*** Given data Section Begins ***
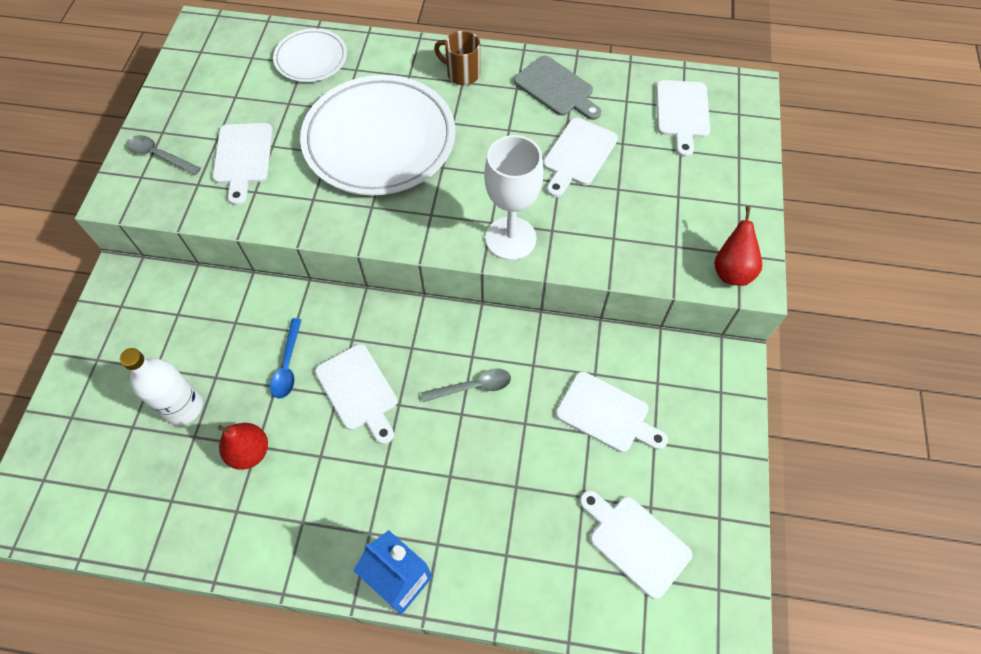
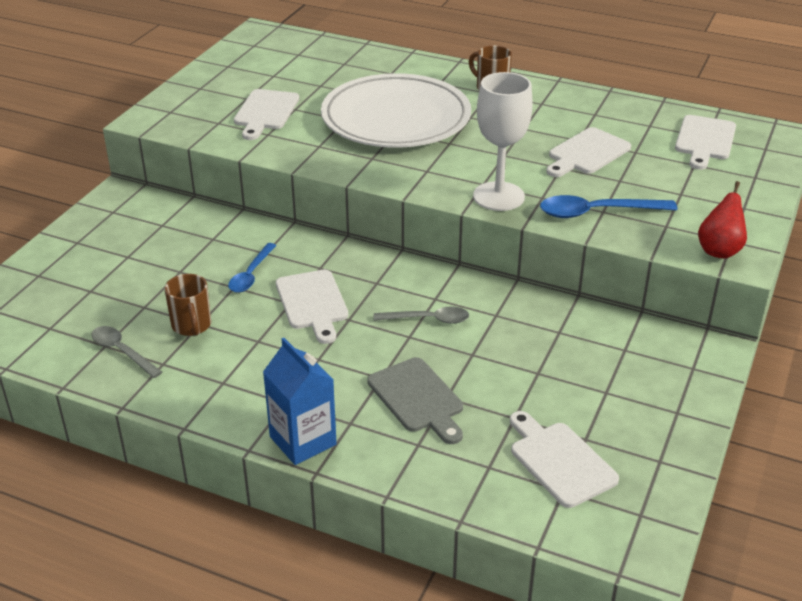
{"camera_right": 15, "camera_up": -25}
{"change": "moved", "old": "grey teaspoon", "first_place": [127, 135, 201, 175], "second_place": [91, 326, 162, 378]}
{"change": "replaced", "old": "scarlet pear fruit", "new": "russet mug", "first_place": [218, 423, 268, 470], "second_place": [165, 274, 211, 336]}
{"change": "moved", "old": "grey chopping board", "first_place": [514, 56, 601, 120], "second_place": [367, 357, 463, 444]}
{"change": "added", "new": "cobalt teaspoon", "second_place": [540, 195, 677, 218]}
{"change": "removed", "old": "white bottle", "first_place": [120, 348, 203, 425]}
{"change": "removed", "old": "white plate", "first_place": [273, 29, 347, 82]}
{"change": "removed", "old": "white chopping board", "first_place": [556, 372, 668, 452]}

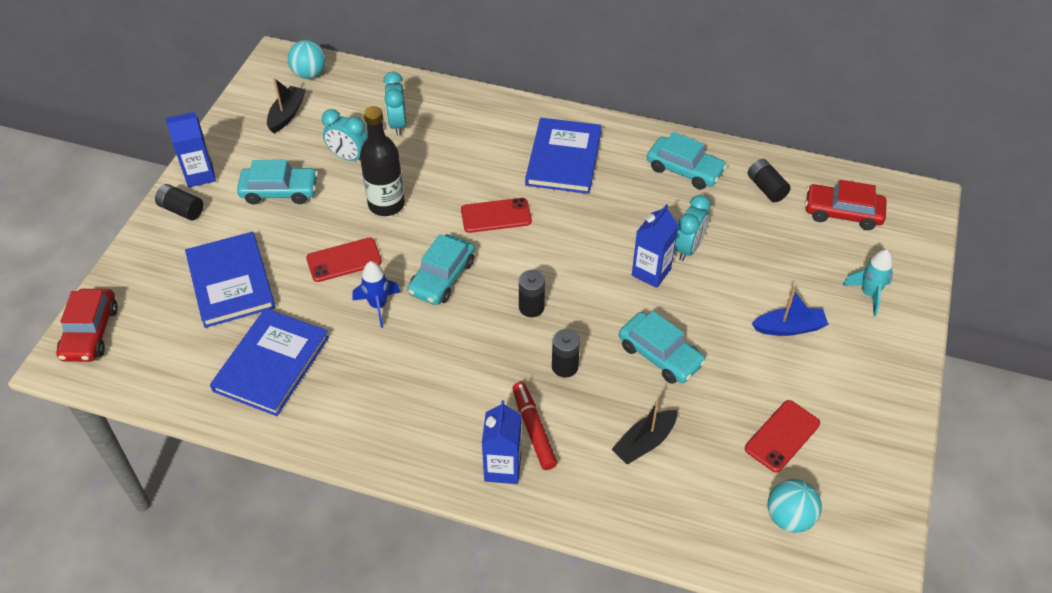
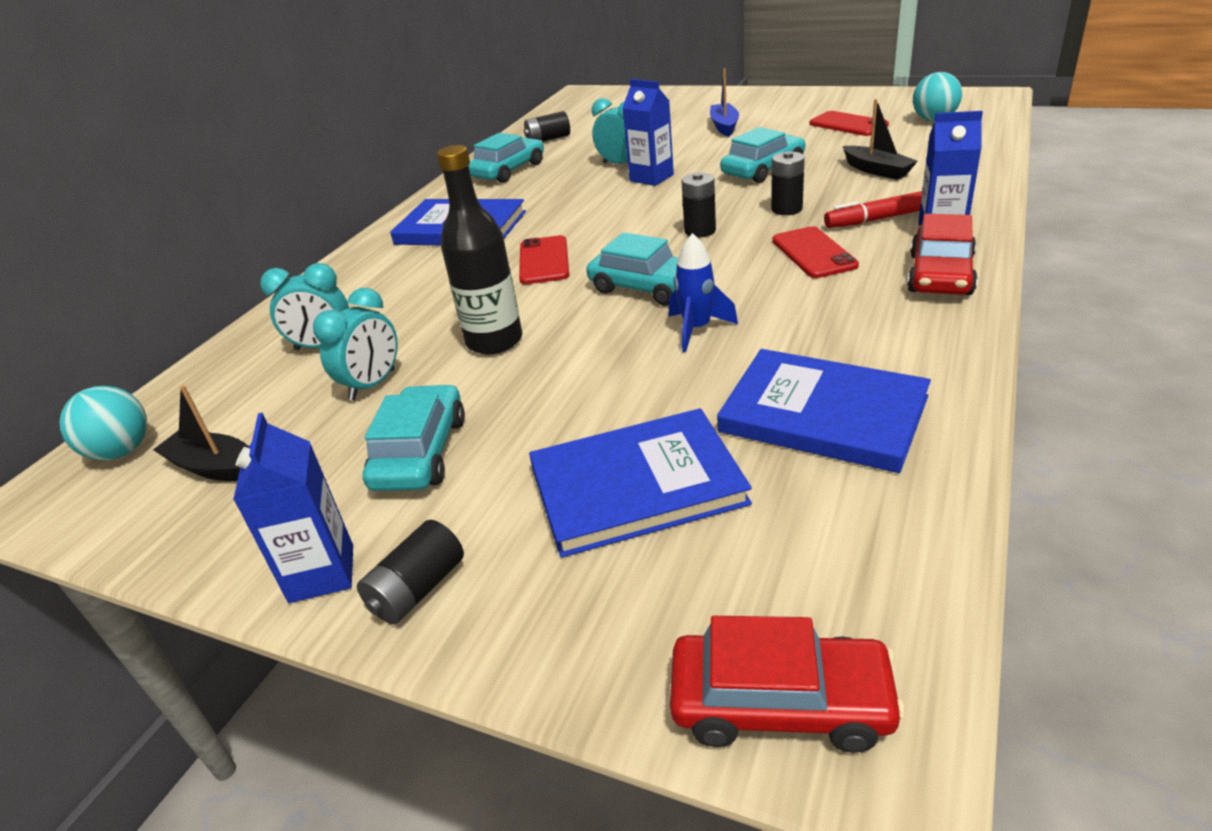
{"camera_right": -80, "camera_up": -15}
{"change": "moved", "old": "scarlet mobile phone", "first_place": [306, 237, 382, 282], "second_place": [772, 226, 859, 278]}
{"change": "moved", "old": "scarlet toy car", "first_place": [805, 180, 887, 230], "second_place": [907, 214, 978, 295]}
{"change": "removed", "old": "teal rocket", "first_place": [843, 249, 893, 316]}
*** Given data Section Ends ***
» Aim of the exercise
Would you please show every line of the material above that includes the string "grey"?

» Answer section
{"change": "moved", "old": "grey teaspoon", "first_place": [127, 135, 201, 175], "second_place": [91, 326, 162, 378]}
{"change": "moved", "old": "grey chopping board", "first_place": [514, 56, 601, 120], "second_place": [367, 357, 463, 444]}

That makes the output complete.